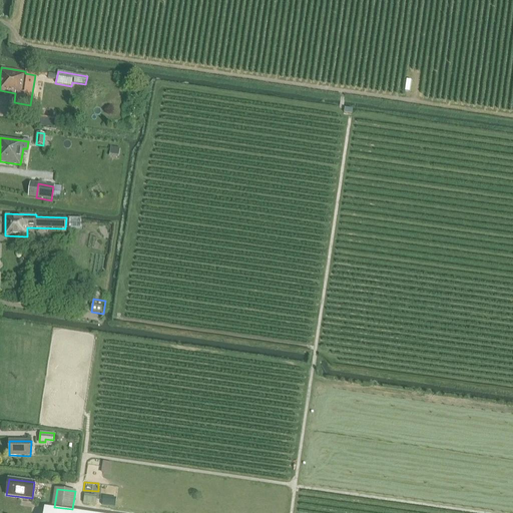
All buildings are outlined.
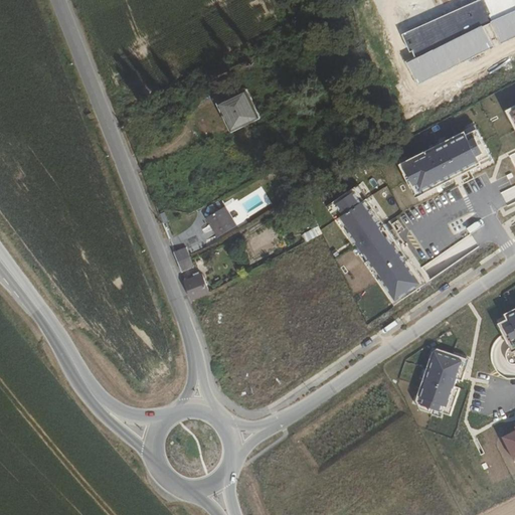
[(514,0),(476,0),(402,34),(413,58),(408,61),(418,82),(514,37),(514,0)]
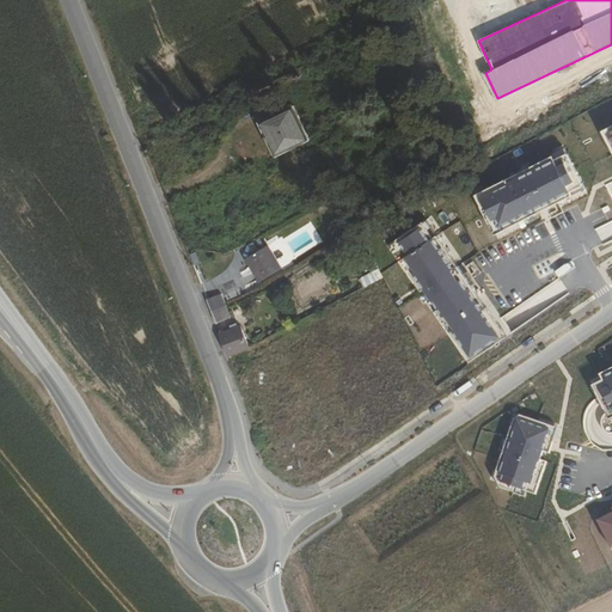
[(324,157),(322,158),(294,105),(261,123),(288,175),(274,181),(280,197),(294,191),(329,165),(324,157)]
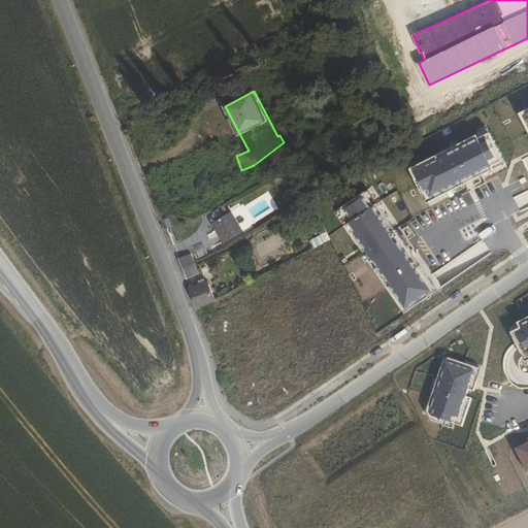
[(489,128),(410,166),(428,201),(505,162),(489,128)]
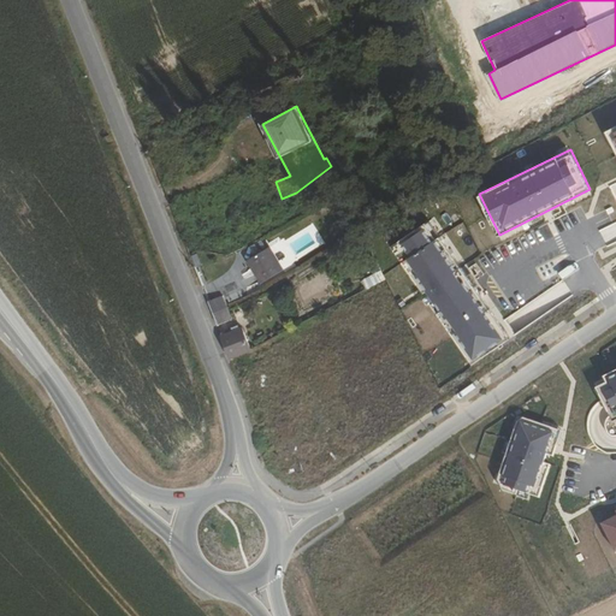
[(434,219),(394,247),(473,365),(514,337),(434,219)]
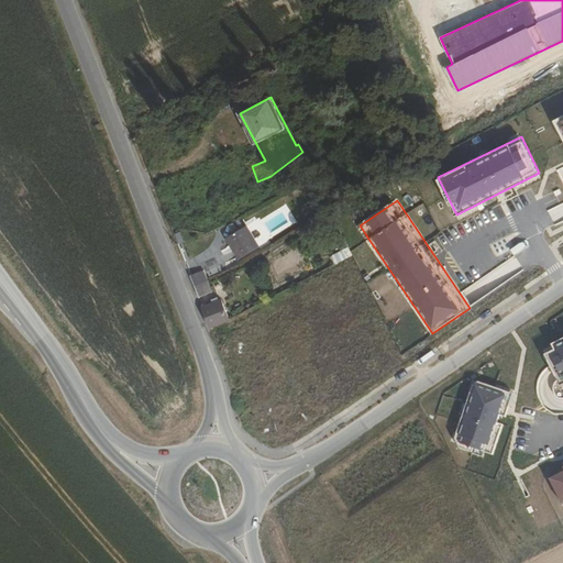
[(239,257),(258,245),(246,224),(227,236),(239,257)]
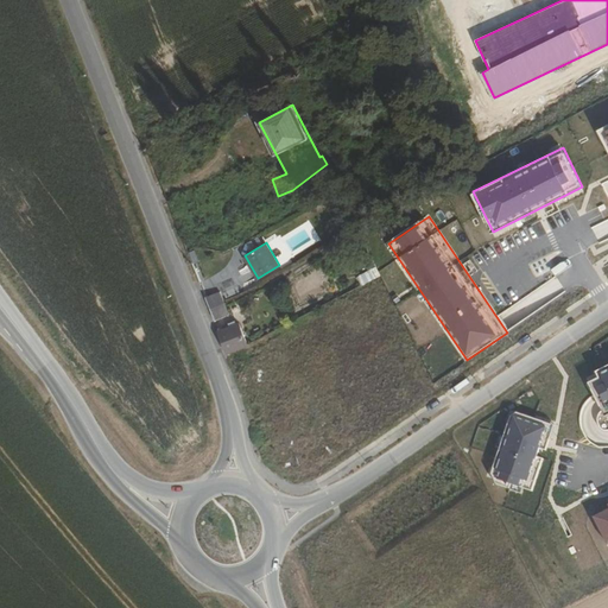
[(200,252),(197,247),(188,251),(192,263),(202,259),(200,252)]
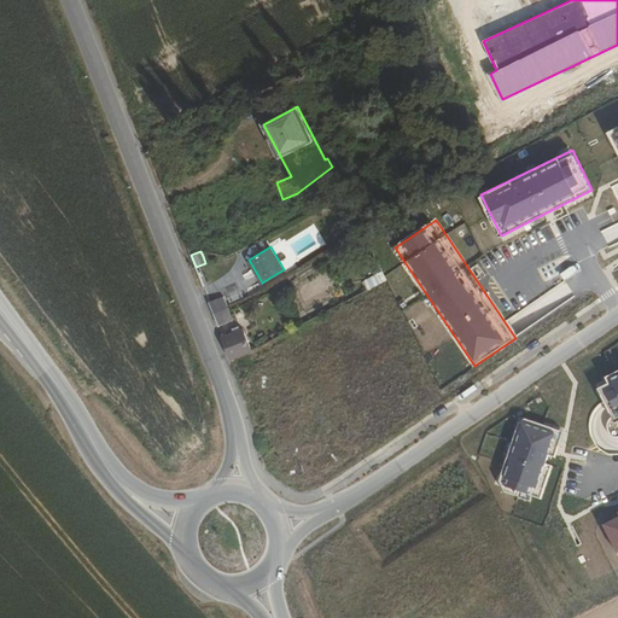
[(365,279),(369,290),(389,280),(384,270),(365,279)]
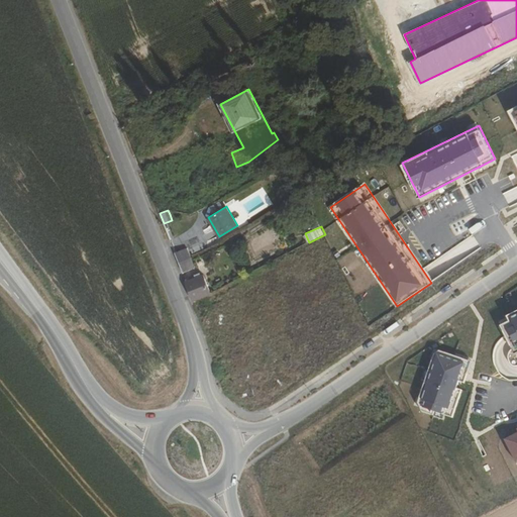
[(423,269),(432,282),(481,248),(472,235),(423,269)]
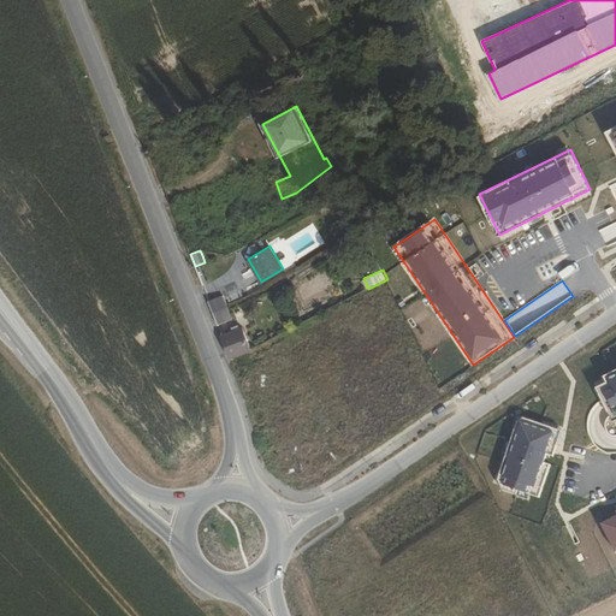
[(227,307),(224,295),(208,302),(213,313),(227,307)]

━━━

=== Instruction ===
Each line above should be returned exactly as written, apart from any pictures.

=== Task result ===
All buildings are outlined.
[(514,0),(476,0),(402,34),(413,58),(408,61),(418,82),(514,37),(514,0)]
[(324,157),(322,158),(294,105),(261,123),(288,175),(274,181),(280,197),(294,191),(329,165),(324,157)]
[(489,128),(410,166),(428,201),(505,162),(489,128)]
[(434,219),(394,247),(473,365),(514,337),(434,219)]
[(239,257),(258,245),(246,224),(227,236),(239,257)]
[(200,252),(197,247),(188,251),(192,263),(202,259),(200,252)]
[(365,279),(369,290),(389,280),(384,270),(365,279)]
[(423,269),(432,282),(481,248),(472,235),(423,269)]
[(227,307),(224,295),(208,302),(213,313),(227,307)]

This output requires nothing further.